*Exercise prompt*.
Copy every one of the following lines word for word.

*Information provided*.
******

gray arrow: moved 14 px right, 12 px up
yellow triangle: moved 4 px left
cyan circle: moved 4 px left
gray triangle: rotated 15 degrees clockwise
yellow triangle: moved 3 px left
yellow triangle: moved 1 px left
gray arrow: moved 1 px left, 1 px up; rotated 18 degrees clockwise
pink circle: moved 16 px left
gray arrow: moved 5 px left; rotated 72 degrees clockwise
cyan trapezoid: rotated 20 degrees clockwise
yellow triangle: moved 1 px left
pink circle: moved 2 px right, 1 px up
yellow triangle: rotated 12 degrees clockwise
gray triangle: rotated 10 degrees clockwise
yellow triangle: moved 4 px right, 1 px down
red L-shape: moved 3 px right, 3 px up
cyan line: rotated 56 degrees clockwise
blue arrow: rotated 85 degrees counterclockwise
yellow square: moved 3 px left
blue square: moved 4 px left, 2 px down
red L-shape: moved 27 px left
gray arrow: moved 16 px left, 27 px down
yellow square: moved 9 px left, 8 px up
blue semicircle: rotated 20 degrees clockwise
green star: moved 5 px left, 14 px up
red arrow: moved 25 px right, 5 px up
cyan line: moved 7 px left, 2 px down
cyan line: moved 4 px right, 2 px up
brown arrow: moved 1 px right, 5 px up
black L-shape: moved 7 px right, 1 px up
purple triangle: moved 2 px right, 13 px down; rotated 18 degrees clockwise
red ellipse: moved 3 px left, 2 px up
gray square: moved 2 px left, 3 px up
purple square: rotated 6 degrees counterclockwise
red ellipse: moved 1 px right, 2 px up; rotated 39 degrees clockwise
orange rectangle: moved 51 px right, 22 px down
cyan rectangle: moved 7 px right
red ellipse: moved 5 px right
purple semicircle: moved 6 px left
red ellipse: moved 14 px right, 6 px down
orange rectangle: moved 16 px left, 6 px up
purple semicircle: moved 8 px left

******

*Solution to the exercise*.
gray arrow: moved 14 px right, 12 px up
yellow triangle: moved 4 px left
cyan circle: moved 4 px left
gray triangle: rotated 15 degrees clockwise
yellow triangle: moved 3 px left
yellow triangle: moved 1 px left
gray arrow: moved 1 px left, 1 px up; rotated 18 degrees clockwise
pink circle: moved 16 px left
gray arrow: moved 5 px left; rotated 72 degrees clockwise
cyan trapezoid: rotated 20 degrees clockwise
yellow triangle: moved 1 px left
pink circle: moved 2 px right, 1 px up
yellow triangle: rotated 12 degrees clockwise
gray triangle: rotated 10 degrees clockwise
yellow triangle: moved 4 px right, 1 px down
red L-shape: moved 3 px right, 3 px up
cyan line: rotated 56 degrees clockwise
blue arrow: rotated 85 degrees counterclockwise
yellow square: moved 3 px left
blue square: moved 4 px left, 2 px down
red L-shape: moved 27 px left
gray arrow: moved 16 px left, 27 px down
yellow square: moved 9 px left, 8 px up
blue semicircle: rotated 20 degrees clockwise
green star: moved 5 px left, 14 px up
red arrow: moved 25 px right, 5 px up
cyan line: moved 7 px left, 2 px down
cyan line: moved 4 px right, 2 px up
brown arrow: moved 1 px right, 5 px up
black L-shape: moved 7 px right, 1 px up
purple triangle: moved 2 px right, 13 px down; rotated 18 degrees clockwise
red ellipse: moved 3 px left, 2 px up
gray square: moved 2 px left, 3 px up
purple square: rotated 6 degrees counterclockwise
red ellipse: moved 1 px right, 2 px up; rotated 39 degrees clockwise
orange rectangle: moved 51 px right, 22 px down
cyan rectangle: moved 7 px right
red ellipse: moved 5 px right
purple semicircle: moved 6 px left
red ellipse: moved 14 px right, 6 px down
orange rectangle: moved 16 px left, 6 px up
purple semicircle: moved 8 px left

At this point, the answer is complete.